## Listing

——————————

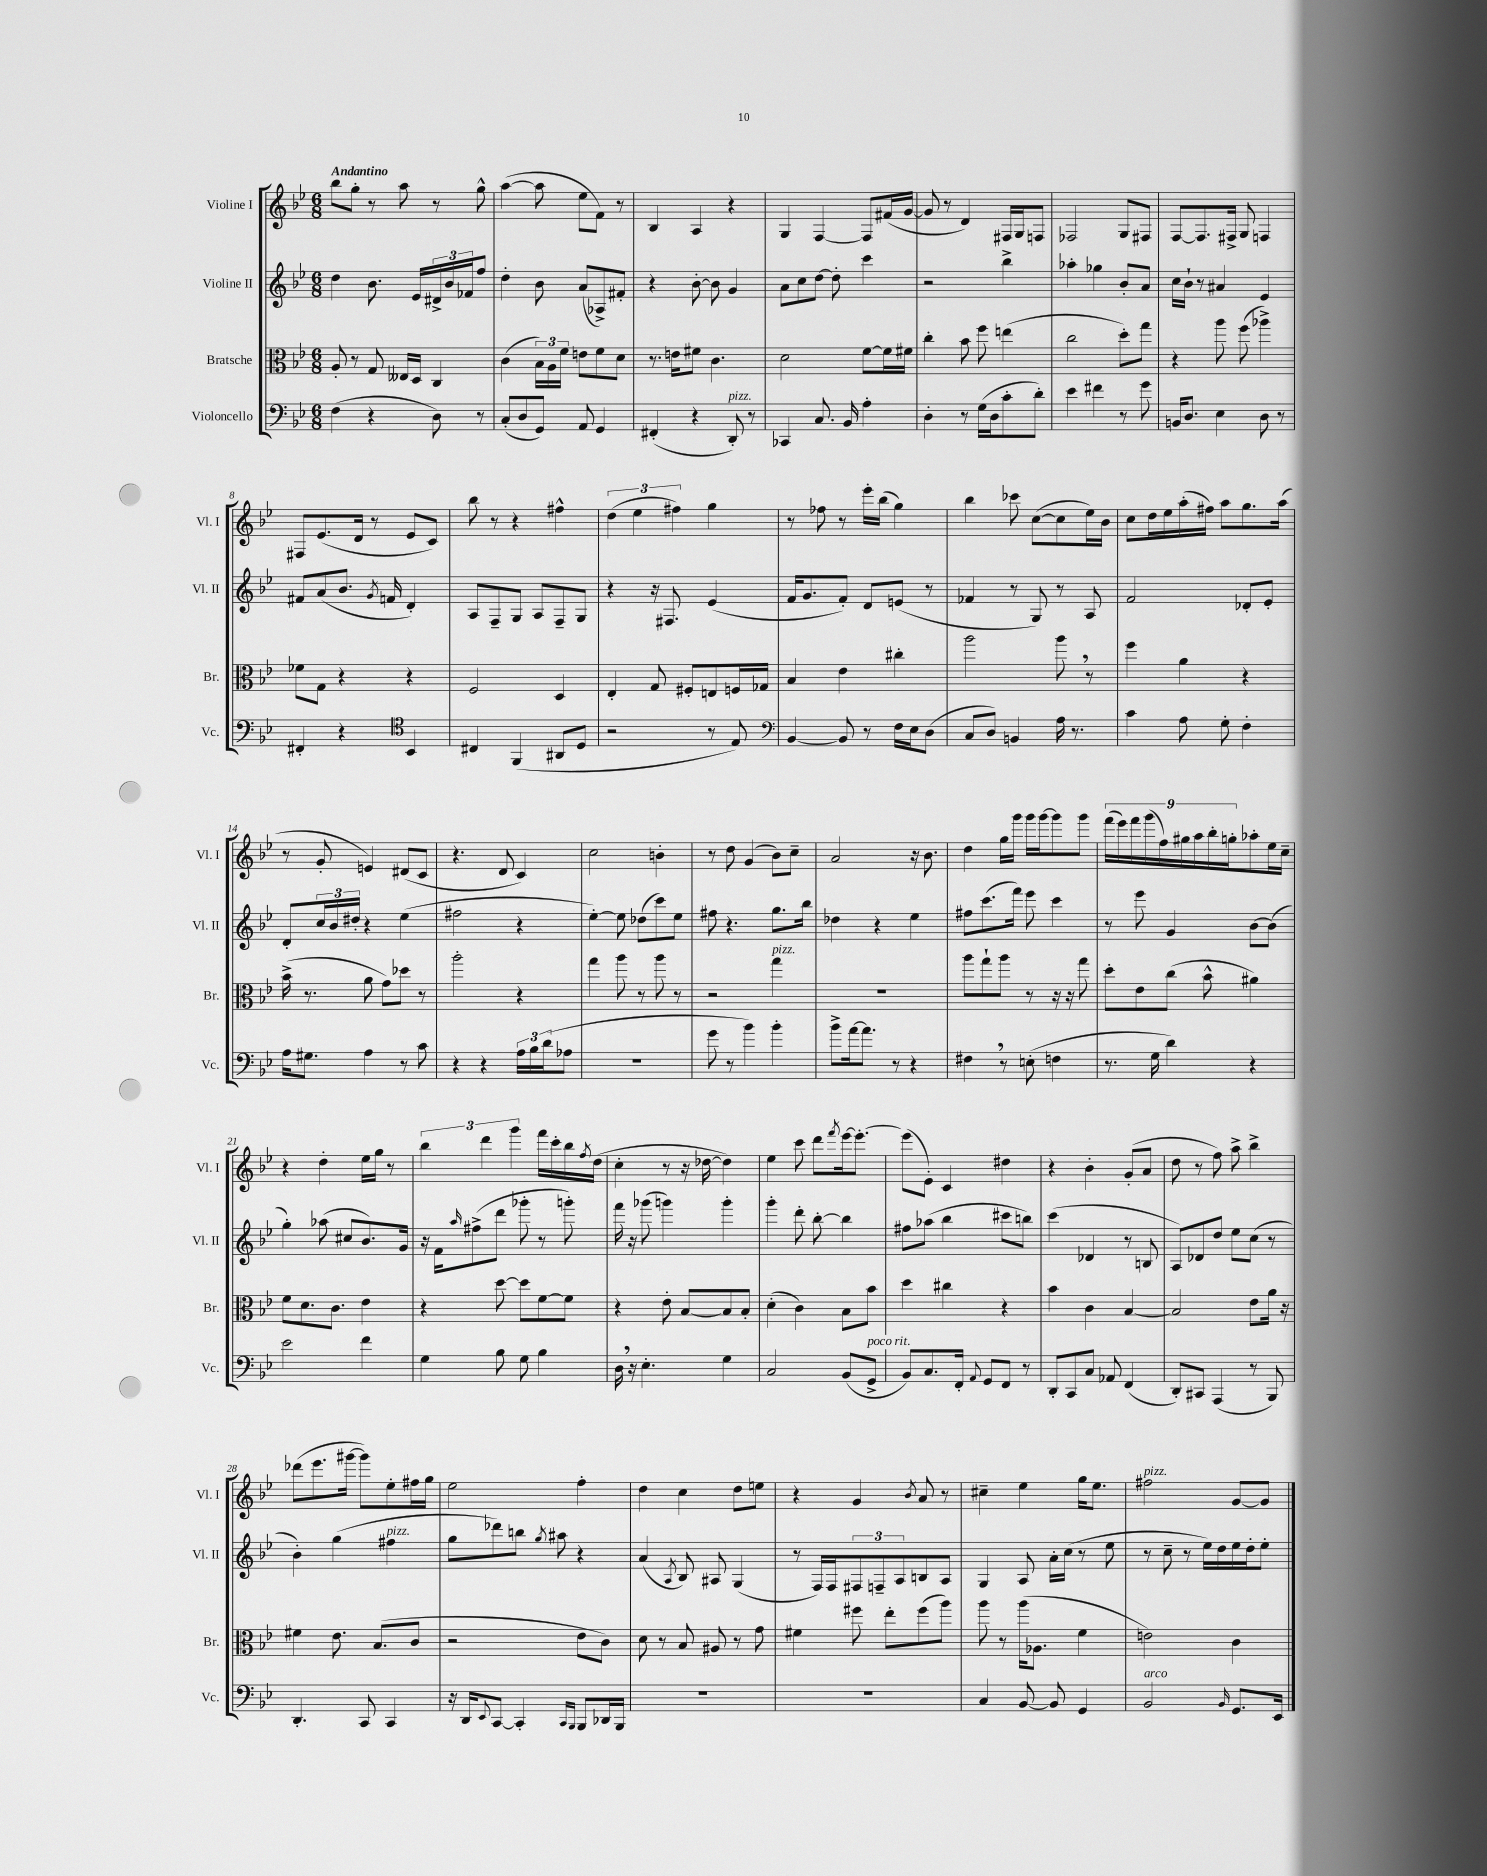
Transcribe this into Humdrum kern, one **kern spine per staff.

**kern	**kern	**kern	**kern
*staff4	*staff3	*staff2	*staff1
*clefF4	*clefC3	*clefG2	*clefG2
*k[b-e-]	*k[b-e-]	*k[b-e-]	*k[b-e-]
*M6/8	*M6/8	*M6/8	*M6/8
(4F	8A'	4dd	8bb-
.	8r	.	8gg'
4r	8G	8.b-	8r
.	16E--	.	8aa
.	16D	16e-	.
8D)	4C	24d#^	8r
.	.	24b-	.
.	.	24f-	.
8r	.	8ff	8gg^^
=	=	=	=
(8C'	(4c	4dd'	([4aa
8D	.	.	.
8GG)	24B-)	8b-	8aa]
.	24A	.	.
.	24f	.	.
8AA	8e	(8a	8ee-
4GG	8f	8A-^)	8f)
.	8d	8f#'	8r
=	=	=	=
(4FF#'	8.r	4r	4B-
.	16e	.	.
4r	8f#	[8b-'	4A
.	4.c	8b-]	.
8DD')	.	4g	4r
8r	.	.	.
=	=	=	=
4CC-	2d	8a	4G
.	.	8cc	.
8.C	.	[8dd	[4F
.	.	8dd']	.
16BB-	.	.	.
4A'	[8f	4ccc	8F]
.	16f]	.	(16f#
.	16f#	.	[16g
=	=	=	=
4D'	4cc'	2r	8g]
.	.	.	8r
8r	8b-	.	4d)
(16G	8ff	.	.
16D	.	.	.
8c'	(4ee	4bb-^	16F#
.	.	.	16G
8d')	.	.	8F
=	=	=	=
4e-	2cc	4aa-'	2F-
4f#	.	4gg-	.
8r	8dd')	8b-'	8G
8g	8gg	8a	8F#
=	=	=	=
16BB	4r	16cc	[8F
8.D	.	16b-`	.
.	.	8r	8.F]
4E-	8aa	4a#	.
.	.	.	16F#^
.	(8ff	.	8G
8D	4aa-^)	4e-	4F
8r	.	.	.
=	=	=	=
4FF#'	8f-	8f#	8F#
.	8G	(8a	(8.e-
4r	4r	8.b-	.
.	.	.	16d
.	.	.	8r
.	.	8qg	.
.	.	16f	.
*clefC4	*	*	*
4BB-	4r	4d')	8e-
.	.	.	8c)
=	=	=	=
4C#	2F	8A	8bb-
.	.	8F~	8r
(4FF	.	8G	4r
.	.	8A	.
8AA#	4D	8F~	4ff#^^
8D	.	8G	.
=	=	=	=
2r	4E-'	4r	(6dd
.	.	.	6ee-
.	8G	16r	.
.	.	8.F#	.
.	.	.	6ff#)
.	8F#'	.	.
8r	8E	(4e-	4gg
8E-)	16F	.	.
.	16G-	.	.
=	=	=	=
*clefF4	*	*	*
[4BB-	4B-	16f	8r
.	.	8.g	.
.	.	.	8ff-
8BB-]	4e-	8f')	8r
8r	.	8d	16eee-'
.	.	.	(16bb-
16F	4cc#'	(8e	4gg)
16E-	.	.	.
(8D	.	8r	.
=	=	=	=
8C	2aa	4f-	4bb-
8D)	.	.	.
4BB	.	8r	8ccc-
.	.	8G)	([8cc
16A	8aa	8r	8cc]
8.r	.	.	.
.	8r	8A	16ee-)
.	.	.	16b-
=	=	=	=
4c	4ff	2f	8cc
.	.	.	16dd
.	.	.	16ee-
8A	4a	.	(16aa'
.	.	.	16ff#)
8G'	.	.	8aa
4F'	4r	8d-'	8.gg
.	.	8e-'	.
.	.	.	(16aa
=	=	=	=
16A	(16b-^	8d'	8r
8.G#	8.r	.	.
.	.	24cc	8g'
.	.	24b-	.
.	.	24dd#'	.
4A	8a	4r	4e)
.	8g)	.	.
8r	8dd-	(4ee-	(8d#
8c	8r	.	8c
=	=	=	=
4r	2aa'	2ff#	4.r
4r	.	.	.
.	.	.	8d
24A	4r	4r	4c)
24B-	.	.	.
(24d	.	.	.
8A-	.	.	.
=	=	=	=
2.r	4gg	[4ee-')	2cc
.	8aa	8ee-]	.
.	8r	(8dd-	.
.	8aa	8ccc)	4b'
.	8r	8ee-	.
=	=	=	=
8g	2r	8ff#	8r
8r	.	4.r	8dd
4b-)	.	.	(4g
4b-'	4gg	8.gg	8b-)
.	.	.	8cc~
.	.	16bb-	.
=	=	=	=
8b-^	2.r	4dd-	2a
[16a	.	.	.
8.a]	.	.	.
.	.	4r	.
8r	.	.	.
4r	.	4ee-	16r
.	.	.	8.b-
=	=	=	=
4F#	8aa	8ff#	4dd
.	8gg`	(8.ccc	.
8r	8aa	.	16gg
.	.	16fff)	16ggg
(8E'	8r	8eee-	16ggg
.	.	.	[16ggg
4F	16r	4ccc	8ggg]
.	16r	.	.
.	8gg	.	8ggg
=	=	=	=
8.r	8dd'	8r	(18fff
.	.	.	18eee-)
.	.	.	18fff
.	8e-	8eee-	.
.	.	.	(18ggg
16G	.	.	.
.	.	.	18ff)
4d)	(8cc	4g	.
.	.	.	18gg#
.	.	.	18aa
.	8b-^^	.	.
.	.	.	18bb-'
.	.	.	18gg'
4r	4a#)	[8b-	8aa-'
.	.	(8b-]	16ee-
.	.	.	16cc~
=	=	=	=
2e-	8f	4gg')	4r
.	8.d	.	.
.	.	(8aa-	4dd'
.	8.c	.	.
.	.	8cc#	.
4f	4e-	8.b-)	16ee-
.	.	.	16gg
.	.	.	8r
.	.	16g	.
=	=	=	=
4G	4r	16r	6bb-
.	.	16f	.
.	.	16qqaa	.
.	.	(8ff#^	.
.	.	.	6ddd
8B-	[8dd	8ddd	.
.	.	.	6ggg
8G	8dd]	8ggg-'	.
4B-	[8f	8r	16fff
.	.	.	16ccc'
.	8f]	8ggg')	16bb-
.	.	.	8qff
.	.	.	(16dd
=	=	=	=
16D	4r	16fff	4cc'
16r	.	16r	.
4.E-'	.	(8ggg-	.
.	8e-'	4ggg)	8r
.	[8B-	.	16r
.	.	.	[16dd-
4G	8B-]	4ggg'	4dd-])
.	8B-'	.	.
=	=	=	=
2C	(4d'	4ggg'	4ee-
.	4c)	8ddd'	8ccc
.	.	[8bb-'	8ddd
.	.	.	8qfff
(8BB-	8B-	4bb-]	[16eee-
.	.	.	8.eee-'_
8GG^	8b-	.	.
=	=	=	=
8BB-)	4dd	8ff#	(8eee-]
8.C	.	(8aa-	8e-')
.	4cc#	4bb-	4c
16FF'	.	.	.
8qqAA	.	.	.
8GG	.	.	.
8FF	4r	8ccc#	4dd#
8r	.	8bb)	.
=	=	=	=
8DD'	4b-	(4ccc	4r
8CC	.	.	.
8C	4c	4d-	4b-'
8AA-	.	.	.
(4FF	[4B-	8r	(8g'
.	.	8B	8a
=	=	=	=
8DD')	2B-]	8A)	8dd
8CC#	.	8d-	8r
(4AAA	.	8dd	8ff)
.	.	8ee-	8aa^
8r	8e-	(8cc	4bb-^
8BBB-)	16a	8r	.
.	16r	.	.
=	=	=	=
4.DD'	4f#	4b-')	(8ddd-
.	.	.	8.eee-
.	8.e-	(4gg	.
.	.	.	[16ggg#
8CC	.	.	8ggg#])
.	(8.B-	.	.
4CC	.	4ff#	8ee-'
.	8c	.	16ff#
.	.	.	16gg
=	=	=	=
16r	2r	8gg	2ee-
16DD	.	.	.
8qqEE-	.	.	.
[8CC	.	8ddd-)	.
4CC']	.	8bb	.
.	.	8qgg	.
.	.	8aa#	.
16qqCC	.	.	.
16qqBBB-	.	.	.
8BBB-	8e-	4r	4ff'
16DD-	8c)	.	.
16BBB-	.	.	.
=	=	=	=
2.r	8d	(4a	4dd
.	8r	.	.
.	.	8qA	.
.	8B-	8B-)	4cc
.	8A#	8A#	.
.	8r	(4G	8dd
.	8g	.	8ee
=	=	=	=
2.r	4f#	8r	4r
.	.	16F)	.
.	.	16F	.
.	8ff#	12F#	4g
.	.	12F~	.
.	8ee-'	.	.
.	.	12A	.
.	.	.	8qb-
.	(8ff#	8B	8a
.	8aa)	8A	8r
=	=	=	=
4C	8aa	4G	4cc#~
.	8r	.	.
[8BB-	(16aa	8A	4ee-
.	8.A-	.	.
8BB-]	.	16a'	.
.	.	(16cc	.
4GG	4f	8r	16gg
.	.	.	8.ee-
.	.	8ee-	.
=	=	=	=
2BB-	2e)	8r	2ff#
.	.	8cc~	.
.	.	8r	.
.	.	16ee-)	.
.	.	16dd	.
16qqBB-	.	.	.
8.GG	4c	16ee-	[8g
.	.	16dd'	.
.	.	8ee-'	8g]
16EE-	.	.	.
==	==	==	==
*-	*-	*-	*-
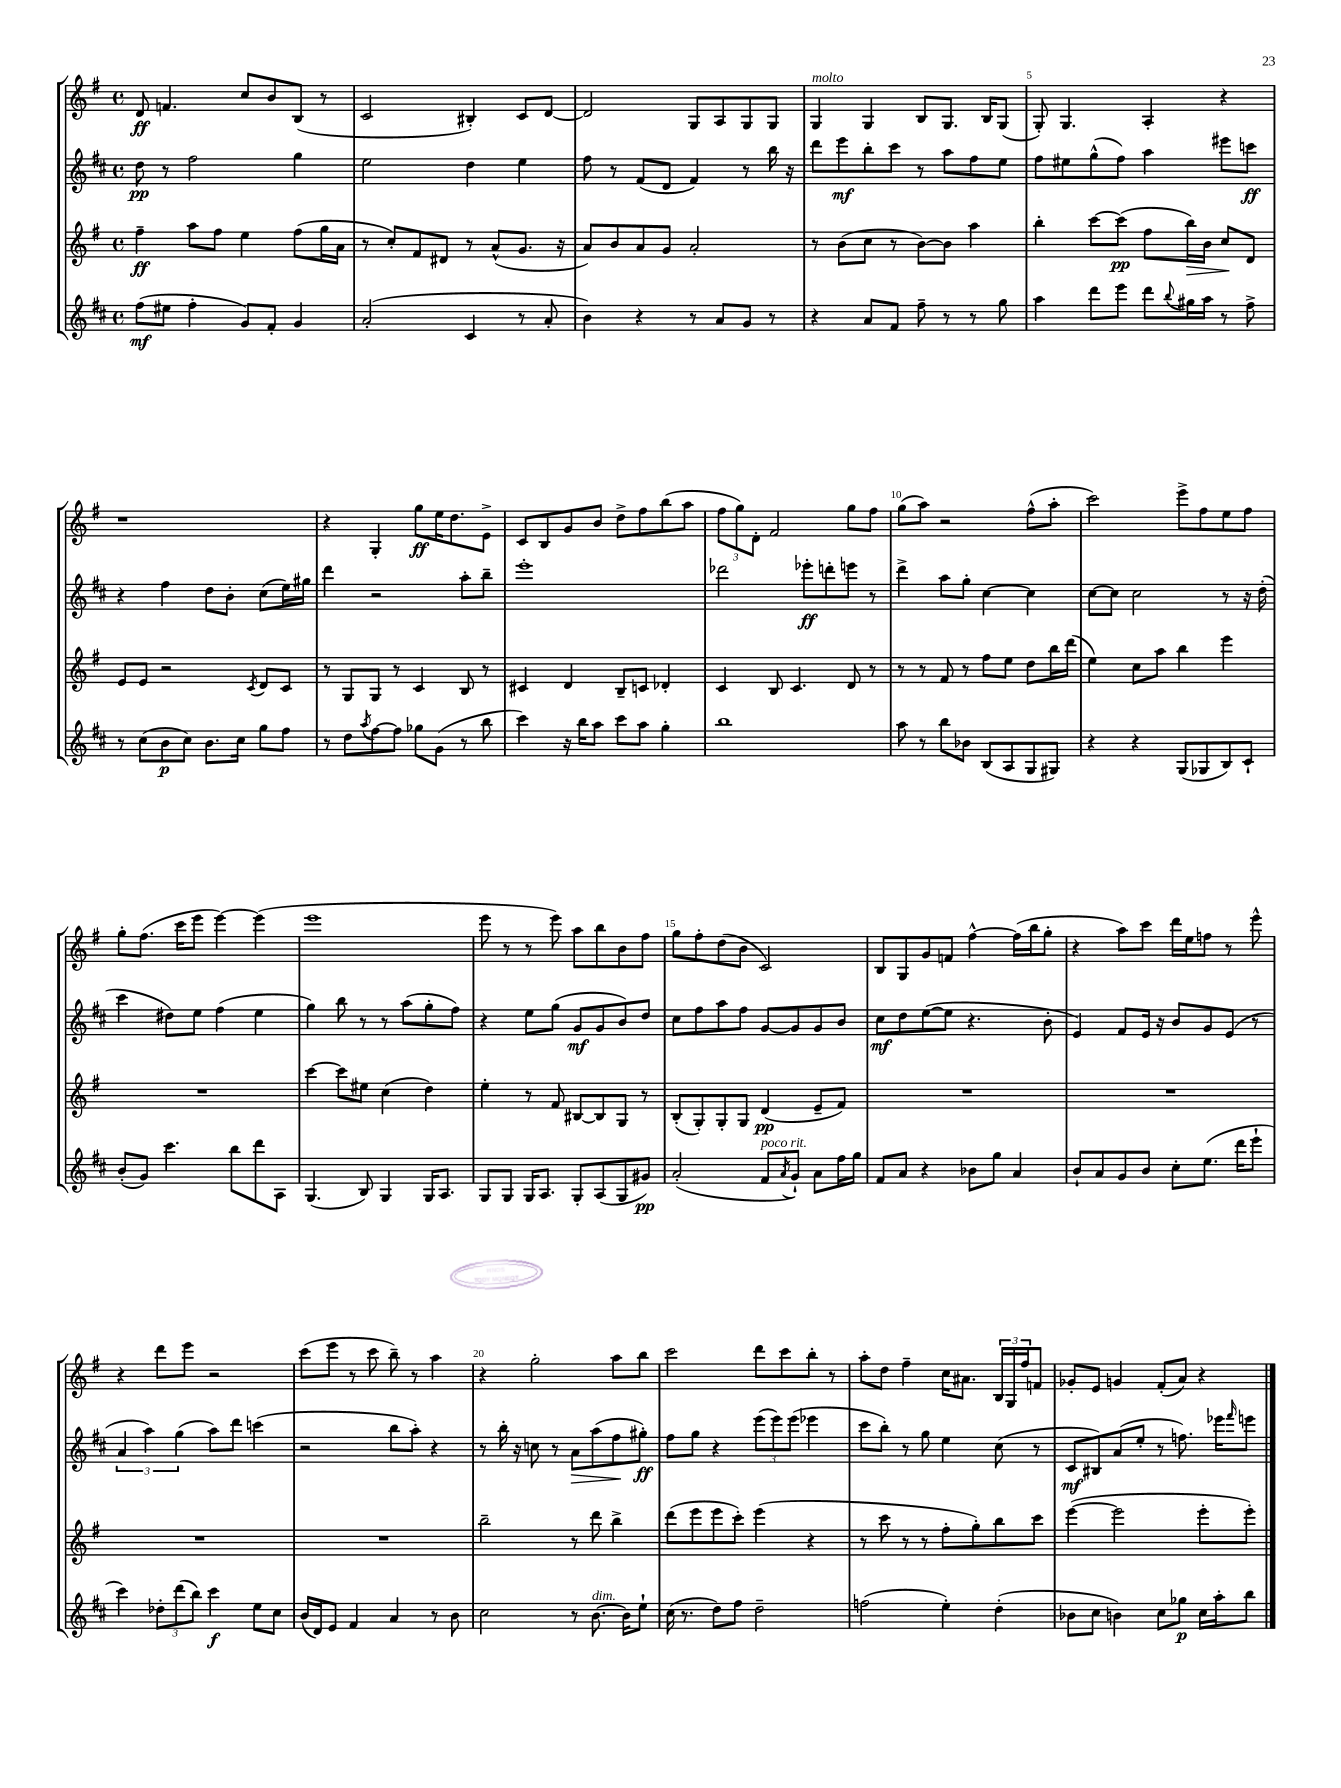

——————————

## Written request
Pick out every line in the items that contains the string "kern", and copy each of those lines in full.

## Answer to the exercise
Transcribe this into Humdrum kern, one **kern spine per staff.
**kern	**kern	**kern	**kern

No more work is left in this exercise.